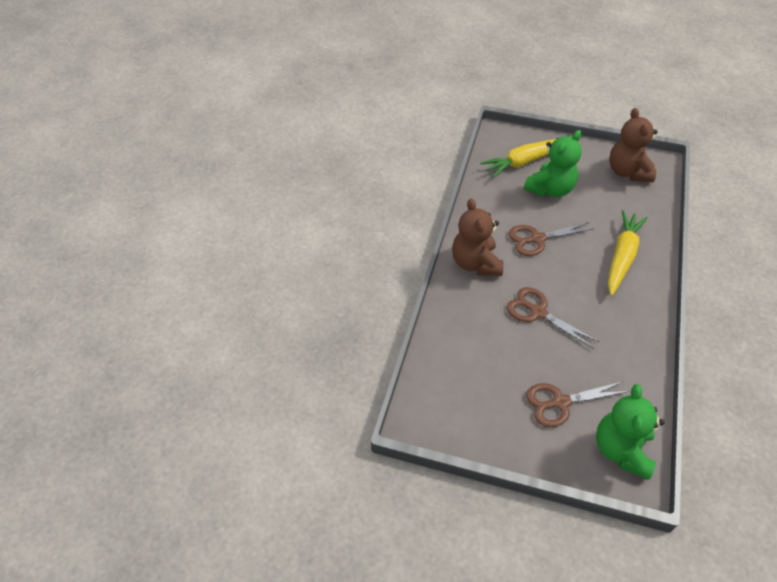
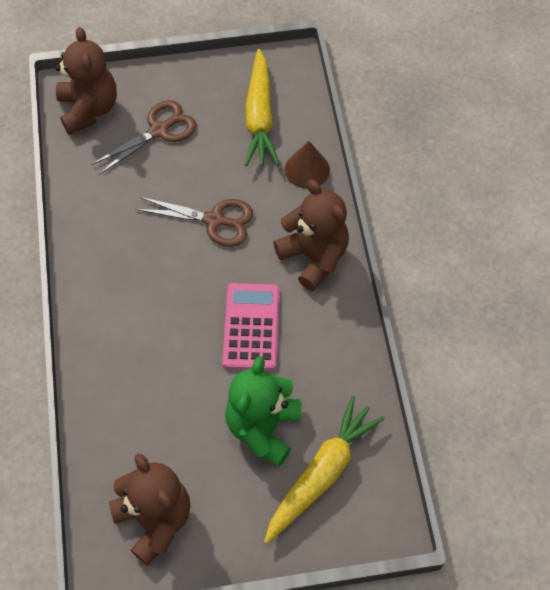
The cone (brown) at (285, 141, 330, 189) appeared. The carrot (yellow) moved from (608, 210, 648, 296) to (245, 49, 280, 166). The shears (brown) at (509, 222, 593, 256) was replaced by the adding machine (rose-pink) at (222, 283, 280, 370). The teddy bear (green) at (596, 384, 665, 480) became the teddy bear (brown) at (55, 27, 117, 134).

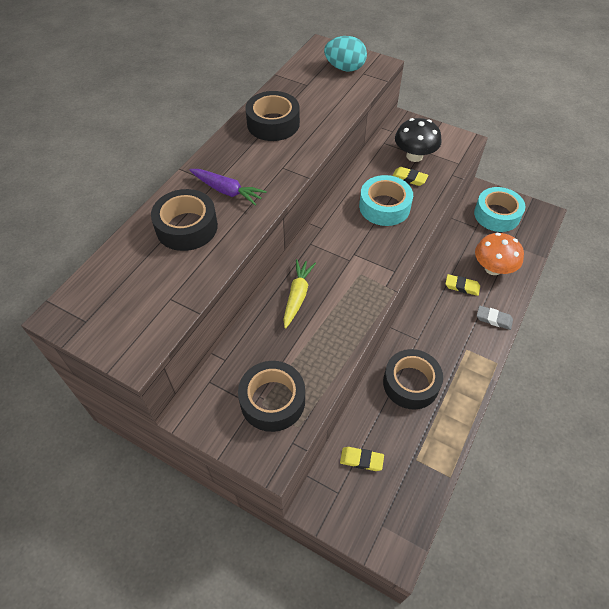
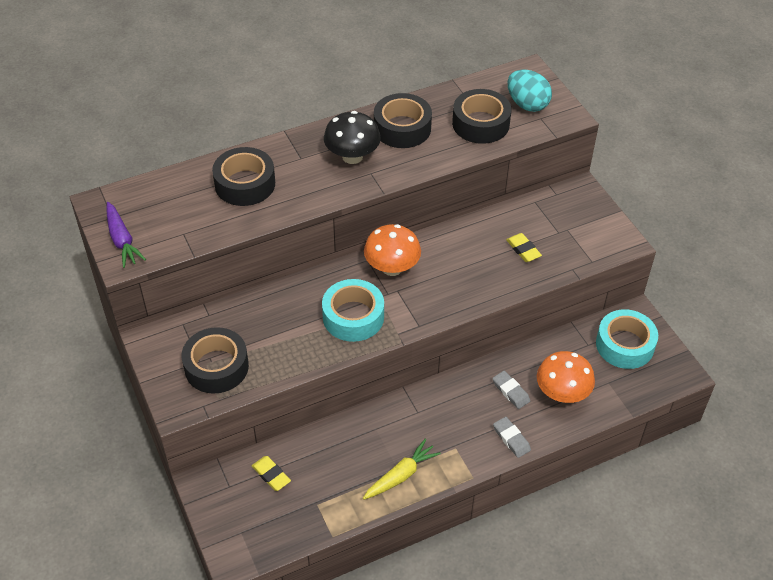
The mushroom (orange-coloured) at (364, 224, 421, 276) appeared. The carrot (violet) moved from (189, 169, 266, 206) to (106, 202, 146, 268). The carrot (yellow) moved from (283, 259, 316, 329) to (363, 439, 441, 500). The tape (turquoise) moved from (359, 175, 413, 226) to (322, 279, 384, 342). The tape (black) moved from (383, 349, 443, 409) to (452, 89, 511, 144). The mushroom (black) moved from (395, 118, 442, 162) to (324, 111, 381, 164). The gum eraser (yellow) at (445, 274, 480, 296) became the gum eraser (grey) at (492, 371, 530, 409).

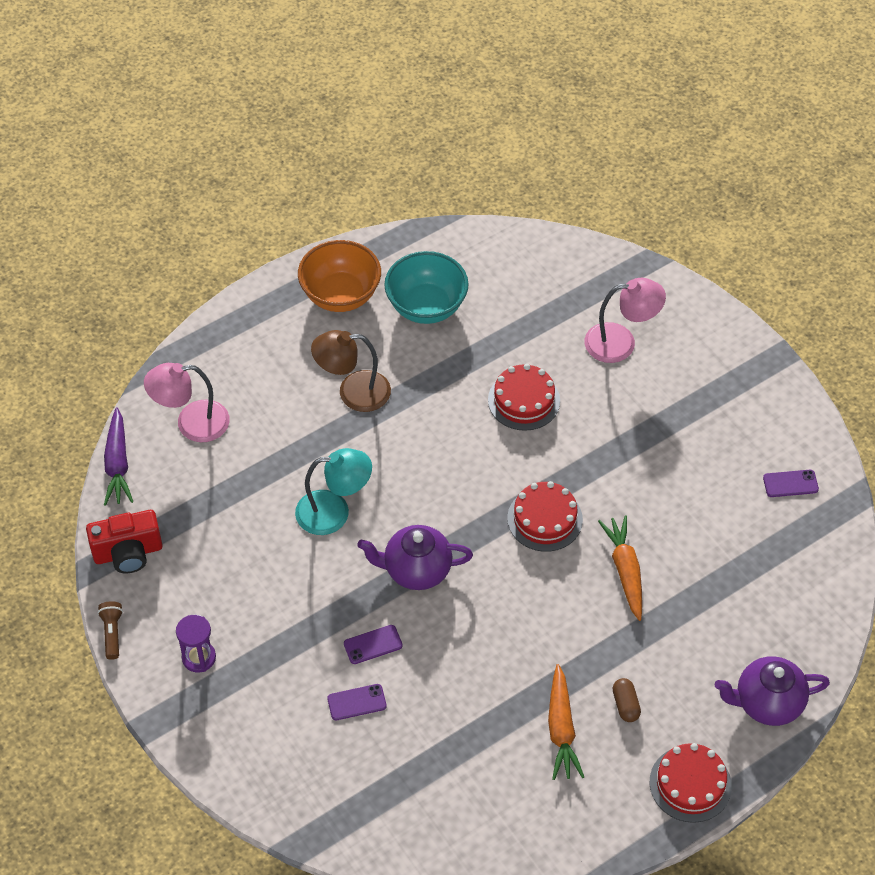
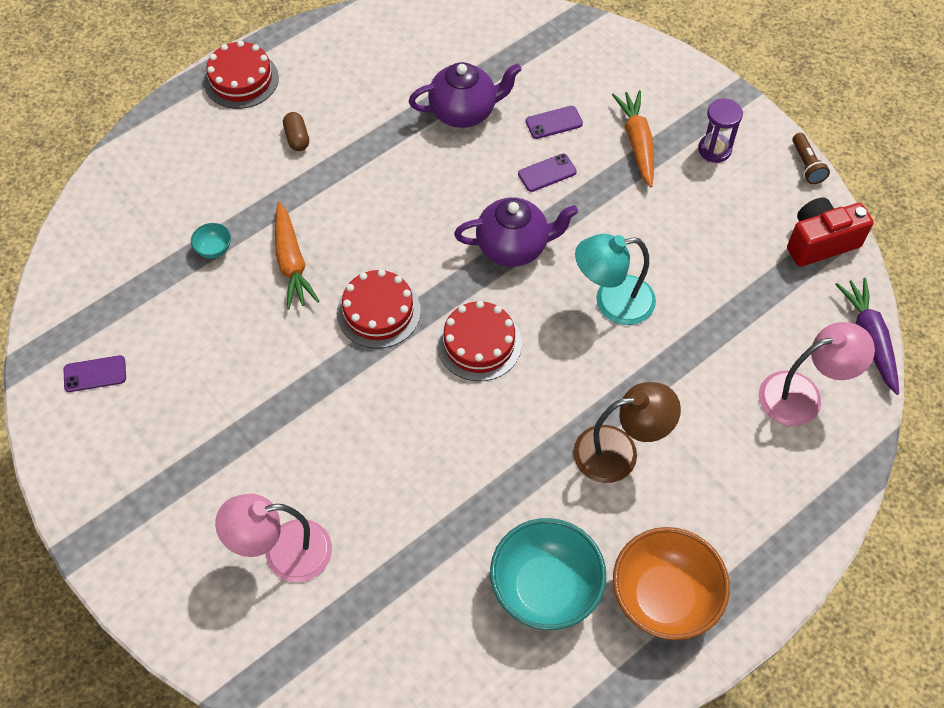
The deep dish (turquoise) at (191, 223, 231, 259) appeared. The layer cake (crimson) moved from (488, 364, 560, 431) to (437, 301, 522, 381). The carrot (orange-coloured) moved from (548, 664, 584, 780) to (612, 90, 654, 188). The china teapot (violet) moved from (715, 656, 830, 726) to (409, 62, 522, 128).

→ **Exercise prompt**:
Pictures stay out; reproduce exactly the lines from the one containing "The mushroom (orange-coloured)" through the last line of the listing, both included.

→ **Response below**:
The mushroom (orange-coloured) at (364, 224, 421, 276) appeared. The carrot (violet) moved from (189, 169, 266, 206) to (106, 202, 146, 268). The carrot (yellow) moved from (283, 259, 316, 329) to (363, 439, 441, 500). The tape (turquoise) moved from (359, 175, 413, 226) to (322, 279, 384, 342). The tape (black) moved from (383, 349, 443, 409) to (452, 89, 511, 144). The mushroom (black) moved from (395, 118, 442, 162) to (324, 111, 381, 164). The gum eraser (yellow) at (445, 274, 480, 296) became the gum eraser (grey) at (492, 371, 530, 409).

The deep dish (turquoise) at (191, 223, 231, 259) appeared. The layer cake (crimson) moved from (488, 364, 560, 431) to (437, 301, 522, 381). The carrot (orange-coloured) moved from (548, 664, 584, 780) to (612, 90, 654, 188). The china teapot (violet) moved from (715, 656, 830, 726) to (409, 62, 522, 128).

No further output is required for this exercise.